### Required work
State how many lines in the records below contain the string "grace", with case significant, and give only the number.

### Exercise material
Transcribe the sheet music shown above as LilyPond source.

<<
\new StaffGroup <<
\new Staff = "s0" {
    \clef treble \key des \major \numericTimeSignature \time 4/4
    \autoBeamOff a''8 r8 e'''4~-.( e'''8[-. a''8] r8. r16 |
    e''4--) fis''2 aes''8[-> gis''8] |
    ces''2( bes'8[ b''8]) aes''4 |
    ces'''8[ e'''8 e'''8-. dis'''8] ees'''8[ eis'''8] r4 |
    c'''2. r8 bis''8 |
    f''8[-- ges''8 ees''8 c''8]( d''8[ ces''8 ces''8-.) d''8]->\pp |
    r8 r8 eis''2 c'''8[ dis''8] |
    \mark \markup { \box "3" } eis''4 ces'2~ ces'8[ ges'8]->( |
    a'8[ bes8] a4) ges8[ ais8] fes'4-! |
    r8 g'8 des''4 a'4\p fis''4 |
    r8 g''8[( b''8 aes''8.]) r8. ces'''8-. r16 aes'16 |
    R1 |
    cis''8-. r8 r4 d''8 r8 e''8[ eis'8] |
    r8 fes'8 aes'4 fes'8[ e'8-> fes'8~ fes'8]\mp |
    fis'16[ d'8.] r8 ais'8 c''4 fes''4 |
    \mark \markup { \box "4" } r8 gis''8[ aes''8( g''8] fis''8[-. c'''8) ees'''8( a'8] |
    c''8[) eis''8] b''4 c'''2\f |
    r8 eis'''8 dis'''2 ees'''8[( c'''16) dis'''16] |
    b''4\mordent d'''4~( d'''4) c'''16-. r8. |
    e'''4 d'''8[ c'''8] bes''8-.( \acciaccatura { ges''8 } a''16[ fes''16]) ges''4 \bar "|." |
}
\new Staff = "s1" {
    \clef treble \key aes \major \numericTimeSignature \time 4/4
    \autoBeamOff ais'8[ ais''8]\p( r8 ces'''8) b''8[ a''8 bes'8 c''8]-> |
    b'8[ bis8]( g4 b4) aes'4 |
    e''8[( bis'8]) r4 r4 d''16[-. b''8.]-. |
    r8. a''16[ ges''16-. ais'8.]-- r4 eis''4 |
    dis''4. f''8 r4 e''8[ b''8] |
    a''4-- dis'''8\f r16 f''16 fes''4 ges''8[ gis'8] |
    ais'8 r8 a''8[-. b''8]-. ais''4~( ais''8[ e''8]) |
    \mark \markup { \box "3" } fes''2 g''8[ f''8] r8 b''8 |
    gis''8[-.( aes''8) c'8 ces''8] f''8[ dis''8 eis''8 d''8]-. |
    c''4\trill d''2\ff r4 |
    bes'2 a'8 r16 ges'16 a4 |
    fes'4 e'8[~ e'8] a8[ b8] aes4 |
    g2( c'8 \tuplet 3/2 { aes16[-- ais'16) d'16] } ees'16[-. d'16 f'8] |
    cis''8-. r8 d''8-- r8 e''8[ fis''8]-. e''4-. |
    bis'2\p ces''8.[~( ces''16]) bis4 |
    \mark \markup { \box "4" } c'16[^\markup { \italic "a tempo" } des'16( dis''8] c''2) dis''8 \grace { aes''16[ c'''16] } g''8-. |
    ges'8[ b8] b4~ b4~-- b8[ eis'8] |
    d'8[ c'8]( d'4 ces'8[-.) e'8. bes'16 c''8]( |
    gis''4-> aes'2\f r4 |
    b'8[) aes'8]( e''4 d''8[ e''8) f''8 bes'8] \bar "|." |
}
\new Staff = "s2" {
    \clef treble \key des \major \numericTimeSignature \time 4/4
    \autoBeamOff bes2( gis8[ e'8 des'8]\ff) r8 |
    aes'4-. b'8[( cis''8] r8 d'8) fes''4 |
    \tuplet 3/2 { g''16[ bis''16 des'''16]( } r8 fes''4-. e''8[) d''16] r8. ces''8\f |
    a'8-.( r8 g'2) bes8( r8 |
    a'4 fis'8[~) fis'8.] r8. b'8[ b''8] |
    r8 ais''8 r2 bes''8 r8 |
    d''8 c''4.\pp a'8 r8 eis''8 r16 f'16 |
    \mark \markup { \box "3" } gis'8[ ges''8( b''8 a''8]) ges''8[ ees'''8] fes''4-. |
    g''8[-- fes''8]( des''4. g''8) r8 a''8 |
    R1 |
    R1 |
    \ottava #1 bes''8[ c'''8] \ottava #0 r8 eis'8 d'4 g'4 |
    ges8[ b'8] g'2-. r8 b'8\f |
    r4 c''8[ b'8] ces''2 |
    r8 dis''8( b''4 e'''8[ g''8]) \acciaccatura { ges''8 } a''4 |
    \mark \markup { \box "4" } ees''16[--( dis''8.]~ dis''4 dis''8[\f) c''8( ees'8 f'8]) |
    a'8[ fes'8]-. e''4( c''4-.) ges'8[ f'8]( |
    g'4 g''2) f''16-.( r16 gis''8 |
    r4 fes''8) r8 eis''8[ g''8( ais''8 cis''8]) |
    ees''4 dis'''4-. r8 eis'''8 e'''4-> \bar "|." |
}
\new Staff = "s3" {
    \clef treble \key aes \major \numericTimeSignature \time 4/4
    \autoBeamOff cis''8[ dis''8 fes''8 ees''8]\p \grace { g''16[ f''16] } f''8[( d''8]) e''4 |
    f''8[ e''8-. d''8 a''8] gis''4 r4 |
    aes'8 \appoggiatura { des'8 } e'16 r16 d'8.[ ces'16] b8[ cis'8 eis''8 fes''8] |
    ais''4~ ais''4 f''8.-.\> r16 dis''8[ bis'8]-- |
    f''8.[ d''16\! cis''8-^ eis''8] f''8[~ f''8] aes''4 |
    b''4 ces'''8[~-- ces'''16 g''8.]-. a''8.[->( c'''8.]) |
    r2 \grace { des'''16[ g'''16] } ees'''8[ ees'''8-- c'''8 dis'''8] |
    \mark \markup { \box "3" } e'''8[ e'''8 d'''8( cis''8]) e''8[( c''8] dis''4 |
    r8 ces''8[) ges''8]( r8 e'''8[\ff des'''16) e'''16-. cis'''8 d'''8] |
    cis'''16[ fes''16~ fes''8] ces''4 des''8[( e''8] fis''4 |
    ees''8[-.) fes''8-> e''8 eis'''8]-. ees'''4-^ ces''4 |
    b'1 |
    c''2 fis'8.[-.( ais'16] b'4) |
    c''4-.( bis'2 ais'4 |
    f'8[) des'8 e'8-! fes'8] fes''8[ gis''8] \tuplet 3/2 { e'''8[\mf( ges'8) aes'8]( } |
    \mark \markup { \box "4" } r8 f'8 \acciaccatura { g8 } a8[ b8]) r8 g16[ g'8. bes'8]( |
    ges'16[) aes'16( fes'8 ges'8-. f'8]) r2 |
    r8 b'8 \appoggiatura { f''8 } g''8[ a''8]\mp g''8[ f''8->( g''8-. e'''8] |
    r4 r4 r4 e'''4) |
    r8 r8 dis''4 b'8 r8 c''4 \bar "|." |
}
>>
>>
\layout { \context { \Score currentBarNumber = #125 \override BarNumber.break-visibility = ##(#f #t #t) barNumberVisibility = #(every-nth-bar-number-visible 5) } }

### Task output
3